*AIM OF THE EXERCISE*: Please quote the data verbatim, beginning at the line that contains "Give the pixel-coordinate" and stopping after the line that contains "road 2 (motorway): [(0,340),(125,0)]".

*INPUT RECORDS*:
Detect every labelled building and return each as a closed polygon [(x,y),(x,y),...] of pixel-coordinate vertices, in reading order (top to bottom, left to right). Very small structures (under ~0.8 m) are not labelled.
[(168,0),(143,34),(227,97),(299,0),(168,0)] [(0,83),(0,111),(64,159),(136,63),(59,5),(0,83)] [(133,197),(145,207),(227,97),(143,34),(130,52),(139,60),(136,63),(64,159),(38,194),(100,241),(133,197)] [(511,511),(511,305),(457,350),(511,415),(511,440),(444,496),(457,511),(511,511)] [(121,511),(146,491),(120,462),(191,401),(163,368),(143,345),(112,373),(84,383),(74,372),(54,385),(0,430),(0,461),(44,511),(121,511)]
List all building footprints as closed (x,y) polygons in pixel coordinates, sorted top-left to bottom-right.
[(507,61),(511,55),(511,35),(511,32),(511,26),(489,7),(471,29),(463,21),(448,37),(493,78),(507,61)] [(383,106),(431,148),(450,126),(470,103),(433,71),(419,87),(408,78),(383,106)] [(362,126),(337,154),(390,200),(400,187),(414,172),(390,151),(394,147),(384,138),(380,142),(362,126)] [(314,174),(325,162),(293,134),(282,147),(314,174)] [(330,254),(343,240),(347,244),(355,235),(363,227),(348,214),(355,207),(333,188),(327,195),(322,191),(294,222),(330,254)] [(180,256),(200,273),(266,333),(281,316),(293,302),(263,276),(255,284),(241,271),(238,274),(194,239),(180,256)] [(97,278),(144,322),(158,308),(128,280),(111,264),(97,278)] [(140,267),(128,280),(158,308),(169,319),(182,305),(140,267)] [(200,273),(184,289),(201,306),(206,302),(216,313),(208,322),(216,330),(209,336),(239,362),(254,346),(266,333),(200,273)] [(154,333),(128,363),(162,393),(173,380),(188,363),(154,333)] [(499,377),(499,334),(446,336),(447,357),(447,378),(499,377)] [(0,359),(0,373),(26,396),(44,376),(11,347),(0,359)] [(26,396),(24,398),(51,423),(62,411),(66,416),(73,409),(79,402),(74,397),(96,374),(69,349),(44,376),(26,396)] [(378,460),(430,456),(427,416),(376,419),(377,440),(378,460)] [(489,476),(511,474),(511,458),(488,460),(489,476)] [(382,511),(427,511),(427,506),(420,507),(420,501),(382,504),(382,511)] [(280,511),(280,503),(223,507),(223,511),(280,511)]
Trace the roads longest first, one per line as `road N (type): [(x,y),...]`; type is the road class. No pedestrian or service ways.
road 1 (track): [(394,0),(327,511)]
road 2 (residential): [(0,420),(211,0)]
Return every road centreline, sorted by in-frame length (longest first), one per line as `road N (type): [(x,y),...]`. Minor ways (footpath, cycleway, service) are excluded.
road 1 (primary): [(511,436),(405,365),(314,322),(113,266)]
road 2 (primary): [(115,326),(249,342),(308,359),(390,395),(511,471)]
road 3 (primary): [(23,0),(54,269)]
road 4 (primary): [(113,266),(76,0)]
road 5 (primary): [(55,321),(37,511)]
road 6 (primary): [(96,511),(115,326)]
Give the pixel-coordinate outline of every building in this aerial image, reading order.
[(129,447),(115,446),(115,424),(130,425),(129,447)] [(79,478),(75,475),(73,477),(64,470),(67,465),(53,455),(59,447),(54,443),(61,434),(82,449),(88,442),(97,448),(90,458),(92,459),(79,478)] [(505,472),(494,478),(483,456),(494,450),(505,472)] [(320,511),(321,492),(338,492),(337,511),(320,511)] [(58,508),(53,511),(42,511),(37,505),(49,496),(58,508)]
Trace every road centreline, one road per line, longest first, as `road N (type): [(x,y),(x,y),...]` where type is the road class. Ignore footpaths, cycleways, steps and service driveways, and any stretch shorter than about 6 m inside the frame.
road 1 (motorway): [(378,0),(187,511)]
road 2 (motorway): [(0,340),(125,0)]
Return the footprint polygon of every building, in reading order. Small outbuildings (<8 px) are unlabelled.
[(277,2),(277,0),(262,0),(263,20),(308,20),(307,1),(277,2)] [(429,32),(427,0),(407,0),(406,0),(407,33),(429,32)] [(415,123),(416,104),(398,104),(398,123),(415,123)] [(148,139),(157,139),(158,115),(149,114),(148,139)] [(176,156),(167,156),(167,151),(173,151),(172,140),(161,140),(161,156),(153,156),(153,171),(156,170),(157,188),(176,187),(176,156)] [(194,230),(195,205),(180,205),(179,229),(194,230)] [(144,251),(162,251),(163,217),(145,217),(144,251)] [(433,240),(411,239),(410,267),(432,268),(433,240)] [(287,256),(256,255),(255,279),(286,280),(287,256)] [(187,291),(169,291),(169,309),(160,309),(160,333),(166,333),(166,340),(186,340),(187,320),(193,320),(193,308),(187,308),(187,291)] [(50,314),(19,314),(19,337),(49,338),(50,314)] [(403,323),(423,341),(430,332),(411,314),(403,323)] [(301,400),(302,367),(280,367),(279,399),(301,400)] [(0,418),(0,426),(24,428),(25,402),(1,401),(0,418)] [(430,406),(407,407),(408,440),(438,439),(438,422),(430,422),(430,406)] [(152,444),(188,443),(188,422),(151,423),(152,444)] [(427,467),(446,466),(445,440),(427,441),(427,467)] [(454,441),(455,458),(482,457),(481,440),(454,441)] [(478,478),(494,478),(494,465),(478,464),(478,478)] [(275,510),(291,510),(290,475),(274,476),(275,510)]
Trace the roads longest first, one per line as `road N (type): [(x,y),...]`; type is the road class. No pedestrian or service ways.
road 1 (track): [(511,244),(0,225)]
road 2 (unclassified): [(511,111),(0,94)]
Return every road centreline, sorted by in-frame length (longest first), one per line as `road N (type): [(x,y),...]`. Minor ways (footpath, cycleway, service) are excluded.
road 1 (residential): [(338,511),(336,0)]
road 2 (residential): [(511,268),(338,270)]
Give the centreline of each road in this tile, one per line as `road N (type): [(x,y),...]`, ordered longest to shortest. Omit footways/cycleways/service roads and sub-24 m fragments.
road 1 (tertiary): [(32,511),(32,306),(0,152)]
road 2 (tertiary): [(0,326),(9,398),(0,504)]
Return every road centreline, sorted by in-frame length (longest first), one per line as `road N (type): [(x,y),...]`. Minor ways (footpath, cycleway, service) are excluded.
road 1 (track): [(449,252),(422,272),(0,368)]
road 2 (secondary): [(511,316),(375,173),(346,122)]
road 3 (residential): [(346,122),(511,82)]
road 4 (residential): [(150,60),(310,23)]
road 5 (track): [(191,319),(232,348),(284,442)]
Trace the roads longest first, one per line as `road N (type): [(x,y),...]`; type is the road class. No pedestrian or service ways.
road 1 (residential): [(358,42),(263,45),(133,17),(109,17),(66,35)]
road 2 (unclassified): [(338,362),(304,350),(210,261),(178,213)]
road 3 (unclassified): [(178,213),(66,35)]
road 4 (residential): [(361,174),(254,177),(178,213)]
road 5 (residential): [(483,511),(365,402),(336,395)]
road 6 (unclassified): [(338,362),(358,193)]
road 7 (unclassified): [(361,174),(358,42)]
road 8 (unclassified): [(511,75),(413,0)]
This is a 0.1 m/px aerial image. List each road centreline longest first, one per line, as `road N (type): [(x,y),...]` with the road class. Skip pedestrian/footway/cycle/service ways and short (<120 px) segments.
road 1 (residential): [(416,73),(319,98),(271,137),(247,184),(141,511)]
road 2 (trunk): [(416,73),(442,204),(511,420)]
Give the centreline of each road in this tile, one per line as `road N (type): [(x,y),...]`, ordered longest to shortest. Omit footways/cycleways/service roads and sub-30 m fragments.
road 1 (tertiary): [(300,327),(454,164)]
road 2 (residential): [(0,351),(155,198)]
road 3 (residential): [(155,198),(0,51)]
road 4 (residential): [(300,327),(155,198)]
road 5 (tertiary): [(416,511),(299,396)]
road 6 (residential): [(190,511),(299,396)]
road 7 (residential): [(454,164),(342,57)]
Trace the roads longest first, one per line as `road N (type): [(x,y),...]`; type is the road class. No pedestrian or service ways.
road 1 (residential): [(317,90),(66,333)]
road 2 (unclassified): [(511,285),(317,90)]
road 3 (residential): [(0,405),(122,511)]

*COMPLETE RESPONSE*:
Give the pixel-coordinate outline of every building in this aerial image, reading order.
[(129,447),(115,446),(115,424),(130,425),(129,447)] [(79,478),(75,475),(73,477),(64,470),(67,465),(53,455),(59,447),(54,443),(61,434),(82,449),(88,442),(97,448),(90,458),(92,459),(79,478)] [(505,472),(494,478),(483,456),(494,450),(505,472)] [(320,511),(321,492),(338,492),(337,511),(320,511)] [(58,508),(53,511),(42,511),(37,505),(49,496),(58,508)]
Trace every road centreline, one road per line, longest first, as `road N (type): [(x,y),(x,y),...]` where type is the road class. Ignore footpaths, cycleways, steps and service driveways, and any stretch shorter than about 6 m inside the frame.
road 1 (motorway): [(378,0),(187,511)]
road 2 (motorway): [(0,340),(125,0)]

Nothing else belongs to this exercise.